## The task
From the entries below, list each line with "Notizbuch".
◇ ◇ ◇ ◇
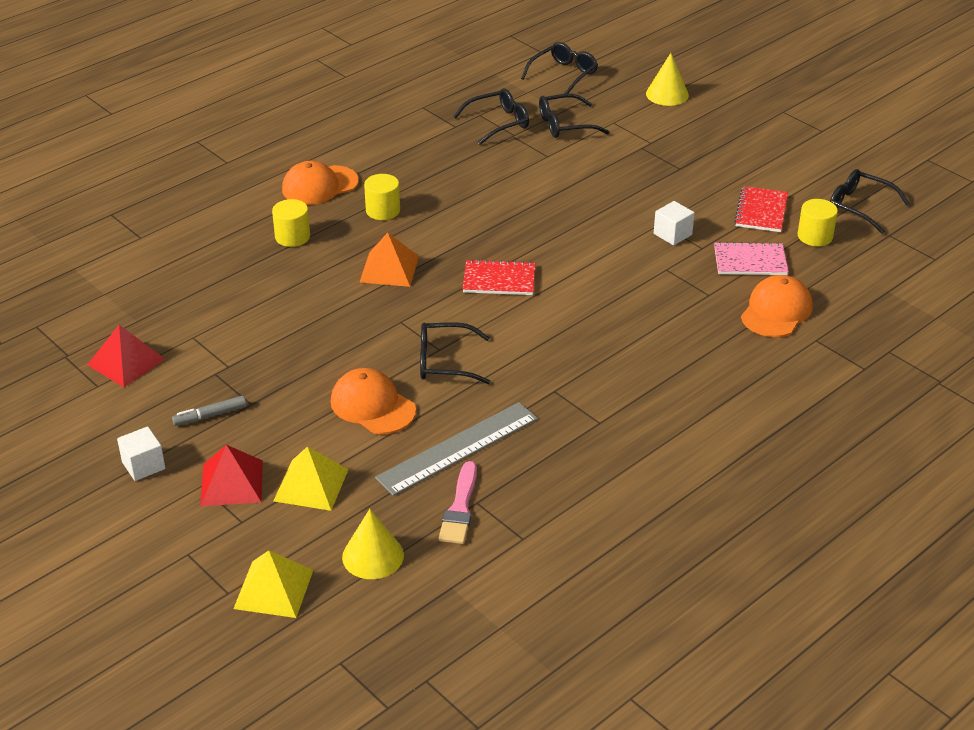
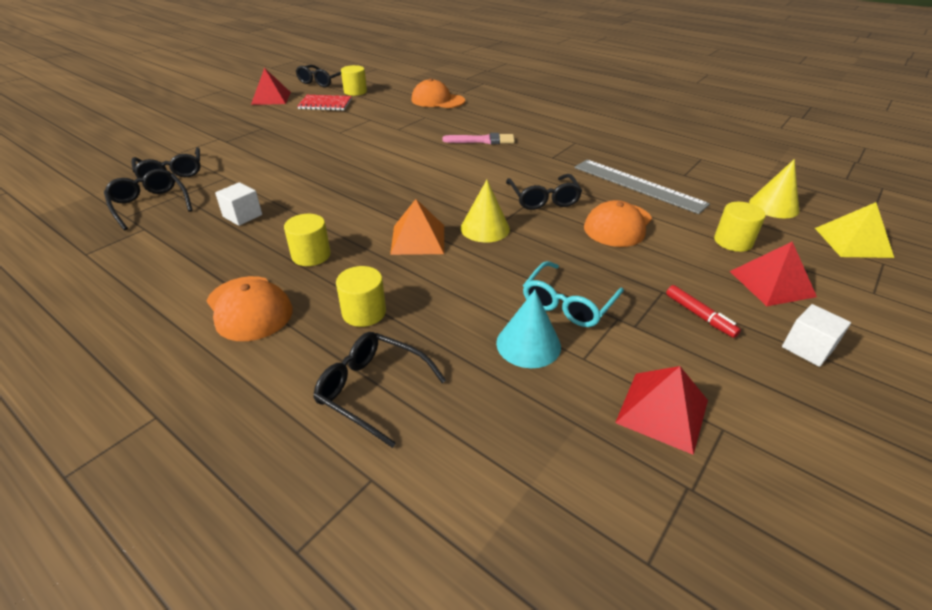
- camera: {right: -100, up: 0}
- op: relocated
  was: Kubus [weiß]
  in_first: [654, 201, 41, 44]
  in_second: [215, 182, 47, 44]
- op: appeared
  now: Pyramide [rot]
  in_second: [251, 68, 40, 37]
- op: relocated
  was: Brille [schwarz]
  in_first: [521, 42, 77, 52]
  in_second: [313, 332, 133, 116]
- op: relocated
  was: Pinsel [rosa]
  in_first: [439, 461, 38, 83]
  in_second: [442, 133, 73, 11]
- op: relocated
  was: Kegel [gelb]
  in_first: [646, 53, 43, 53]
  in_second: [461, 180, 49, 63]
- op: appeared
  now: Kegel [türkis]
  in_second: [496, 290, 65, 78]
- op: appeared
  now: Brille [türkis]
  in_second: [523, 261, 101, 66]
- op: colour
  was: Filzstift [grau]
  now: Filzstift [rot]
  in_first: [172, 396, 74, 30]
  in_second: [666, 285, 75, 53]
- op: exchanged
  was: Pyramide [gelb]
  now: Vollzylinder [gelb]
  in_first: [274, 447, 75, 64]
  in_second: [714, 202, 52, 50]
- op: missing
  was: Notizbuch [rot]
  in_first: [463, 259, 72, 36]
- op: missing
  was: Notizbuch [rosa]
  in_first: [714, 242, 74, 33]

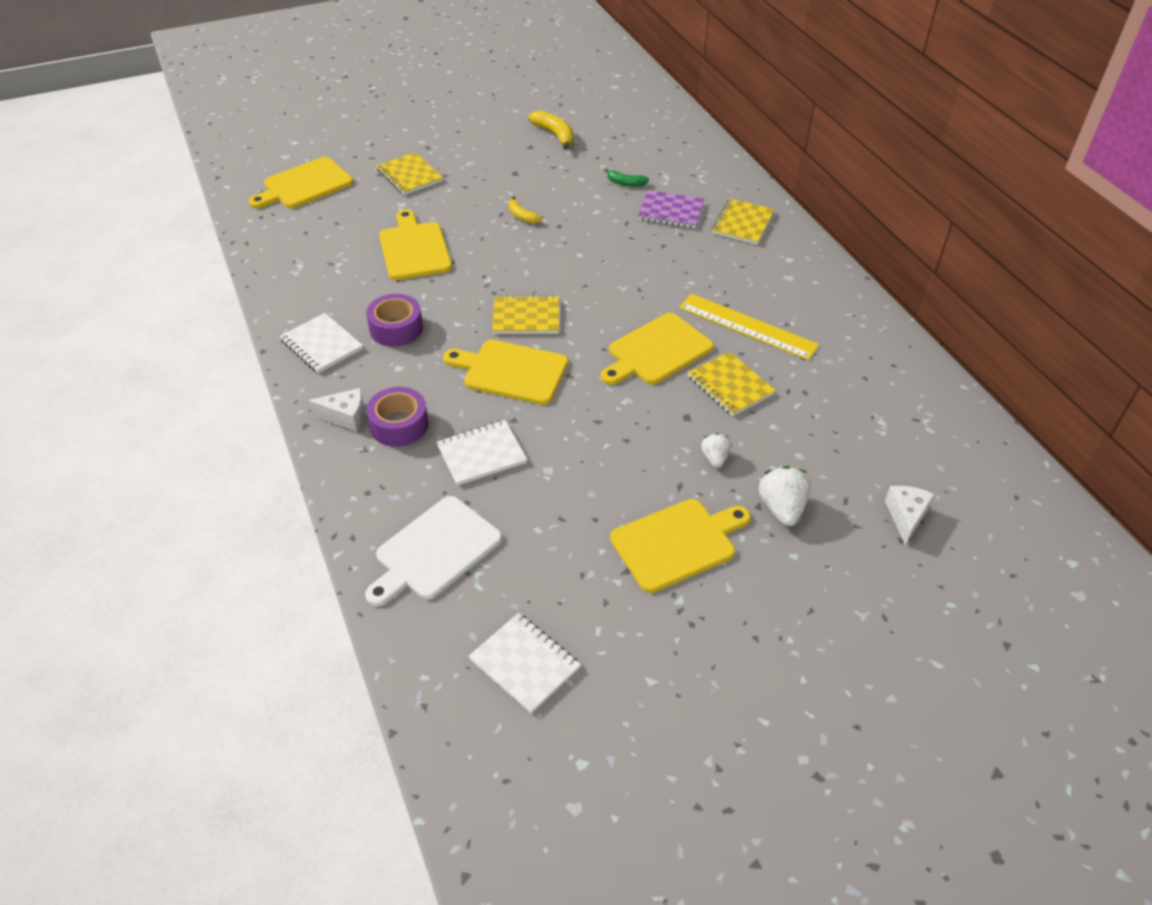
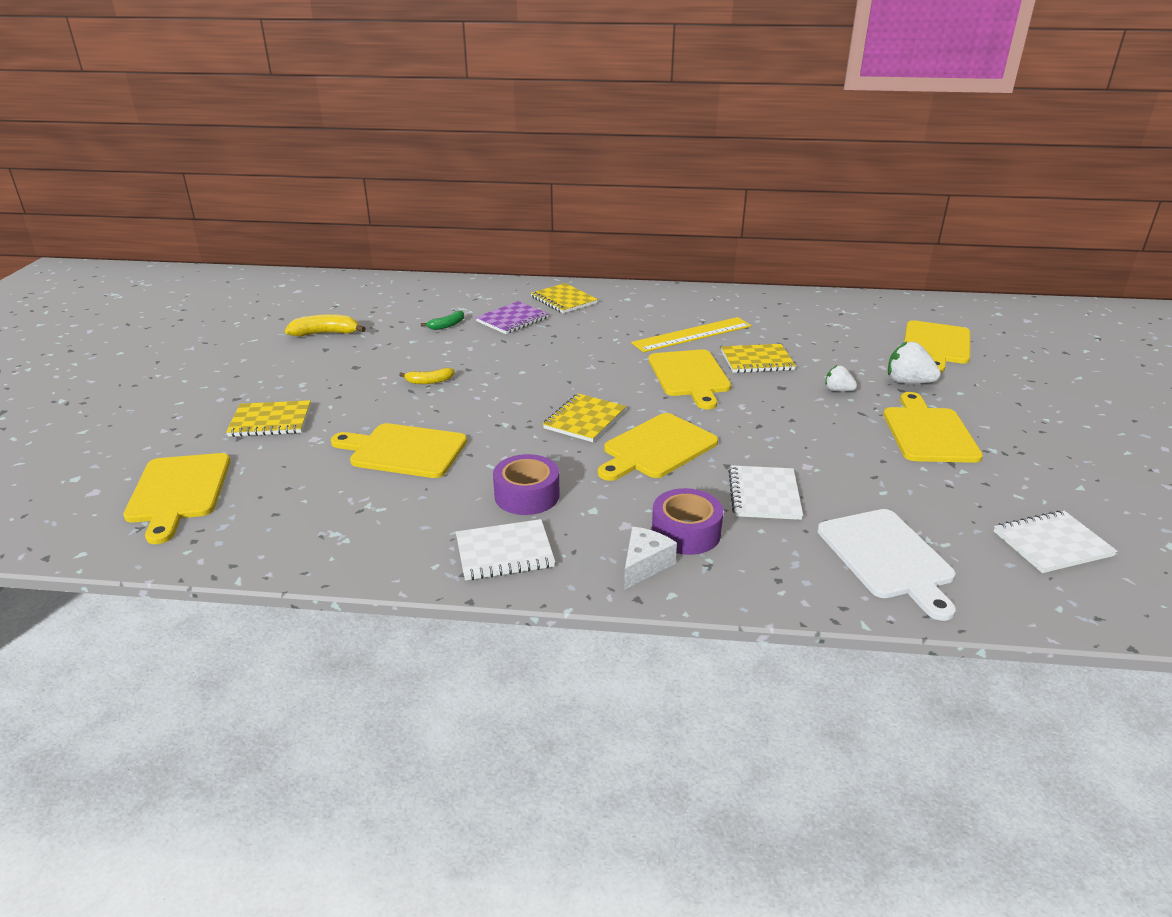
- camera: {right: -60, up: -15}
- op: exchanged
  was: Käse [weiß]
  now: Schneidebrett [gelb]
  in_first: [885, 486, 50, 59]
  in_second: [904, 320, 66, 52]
◇ ◇ ◇ ◇
## Answer
  was: Notizbuch [rot]
  was: Notizbuch [rosa]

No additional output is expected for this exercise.